**Extracted material:**

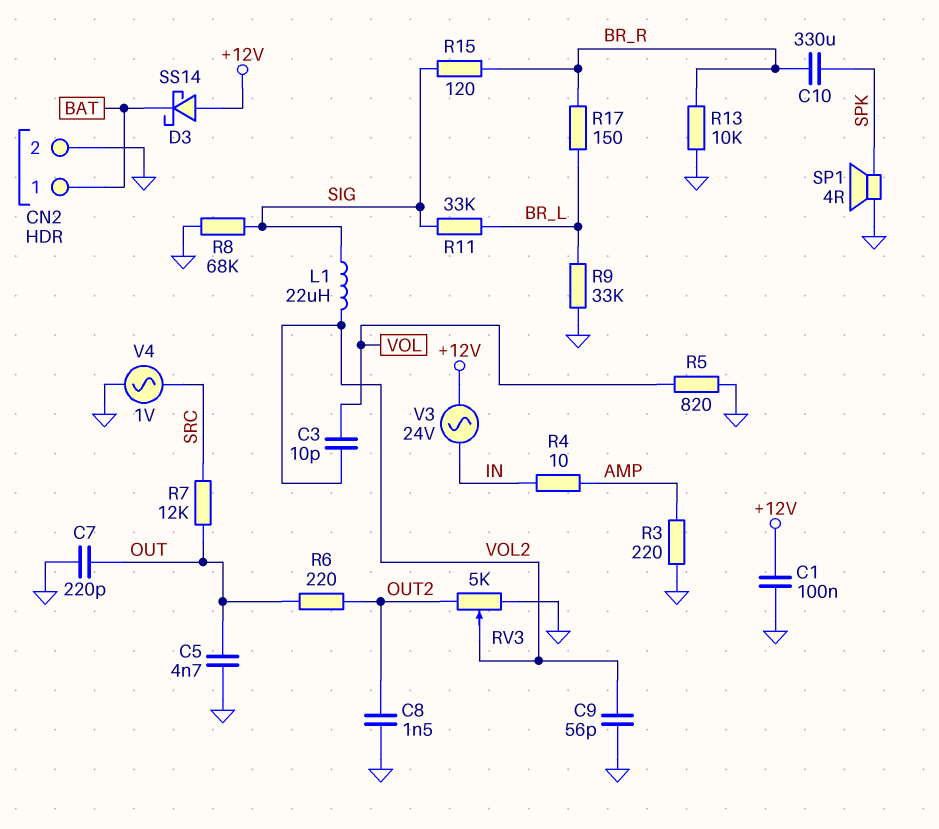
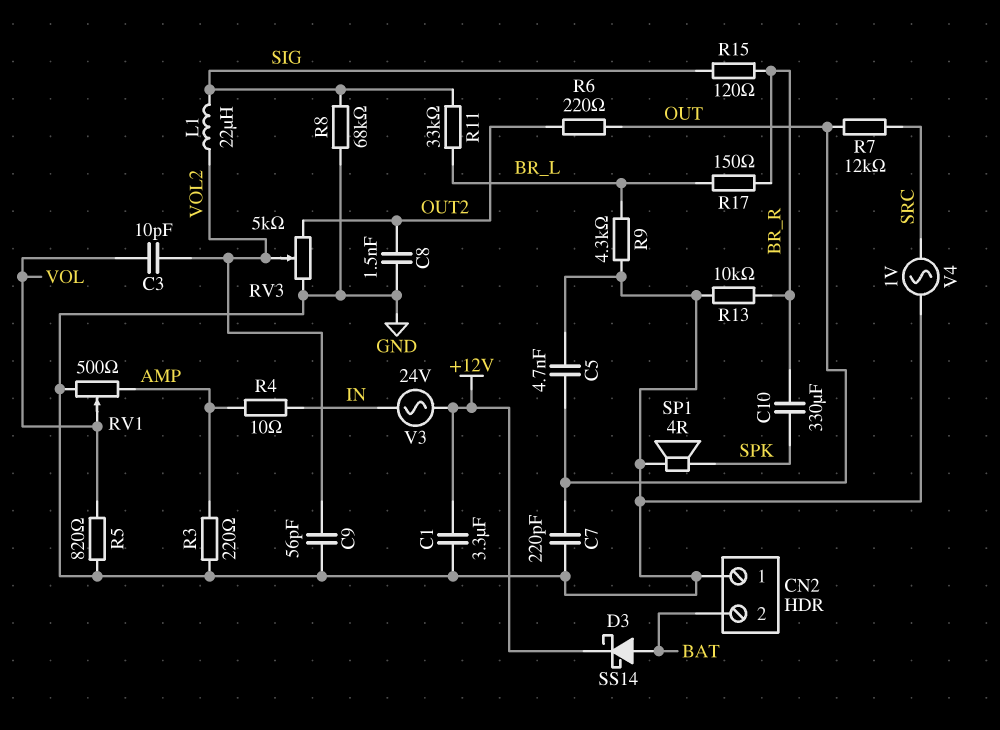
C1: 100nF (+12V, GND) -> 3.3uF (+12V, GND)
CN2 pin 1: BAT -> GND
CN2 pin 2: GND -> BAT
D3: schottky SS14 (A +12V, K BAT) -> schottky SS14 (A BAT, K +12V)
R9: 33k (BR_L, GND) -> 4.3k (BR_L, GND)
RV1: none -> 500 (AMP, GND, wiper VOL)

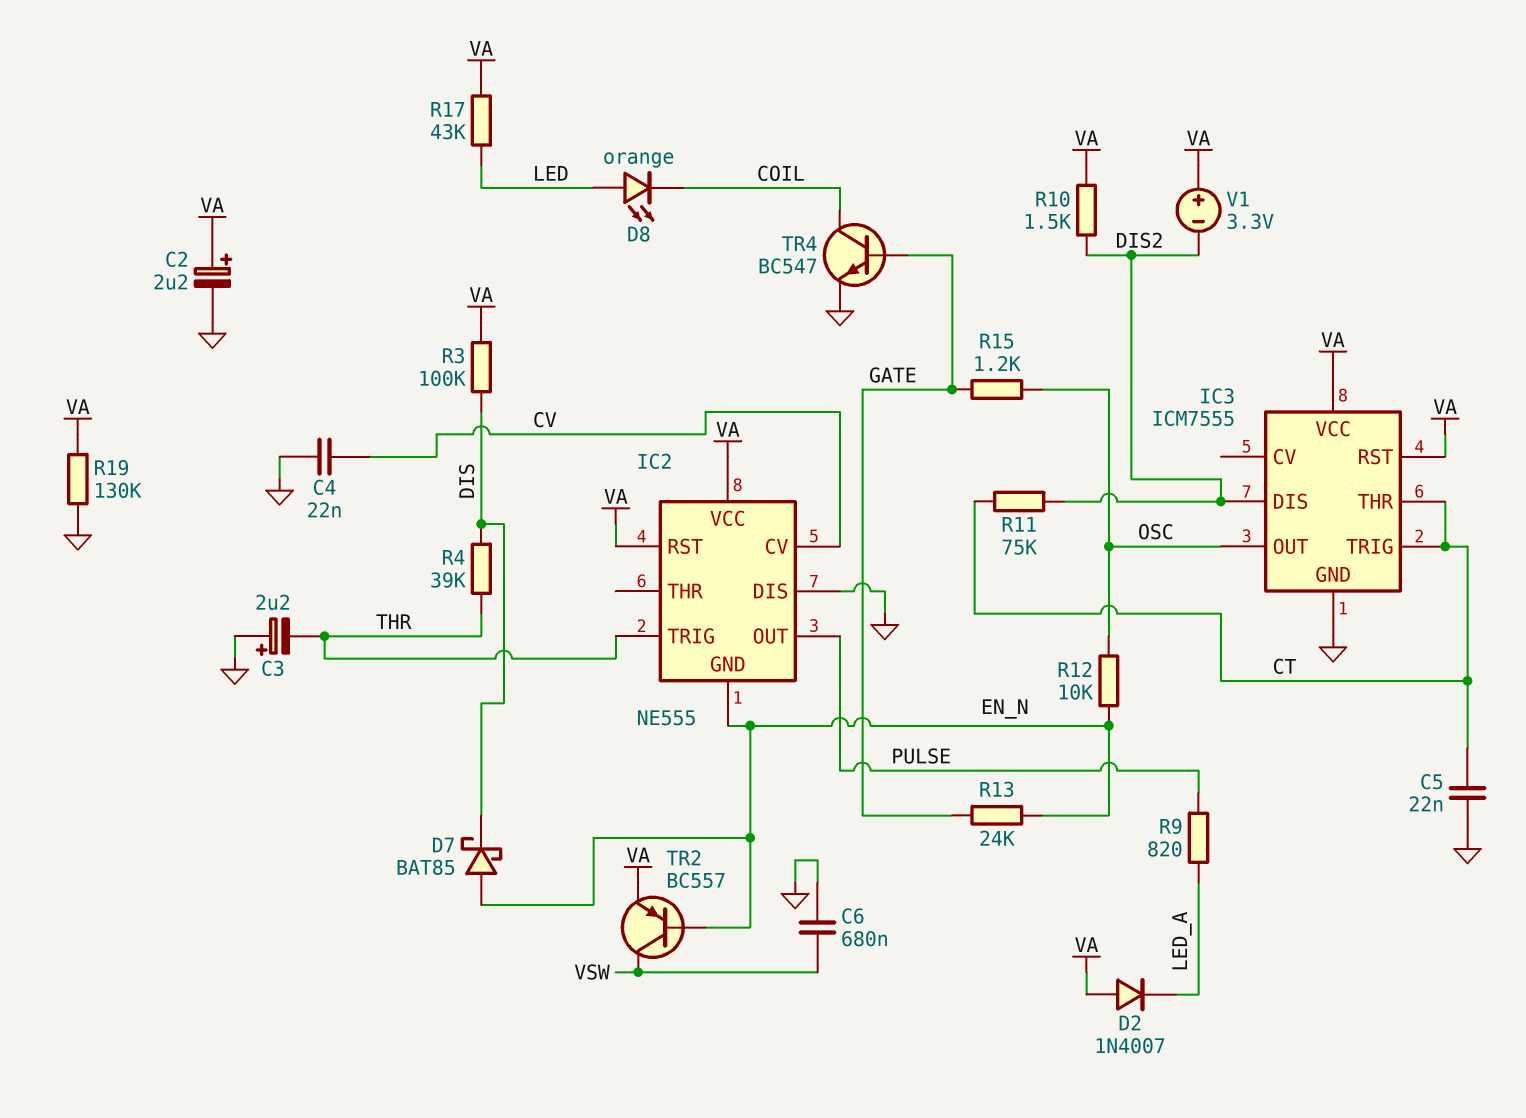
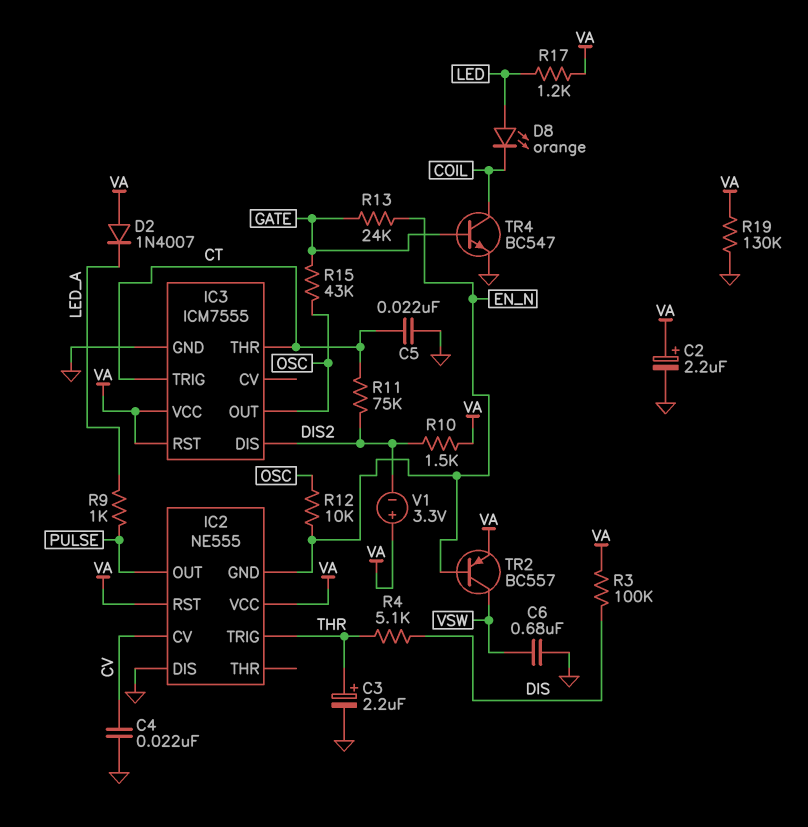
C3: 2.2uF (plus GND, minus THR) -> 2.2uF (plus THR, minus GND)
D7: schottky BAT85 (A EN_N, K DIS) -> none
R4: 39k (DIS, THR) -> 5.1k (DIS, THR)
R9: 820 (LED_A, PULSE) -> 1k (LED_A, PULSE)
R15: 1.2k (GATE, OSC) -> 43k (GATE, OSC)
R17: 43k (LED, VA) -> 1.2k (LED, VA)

**What this task involves:** Please go line by line through the records above, copying each one that holds the string "none".

**Result of this task:**
RV1: none -> 500 (AMP, GND, wiper VOL)
D7: schottky BAT85 (A EN_N, K DIS) -> none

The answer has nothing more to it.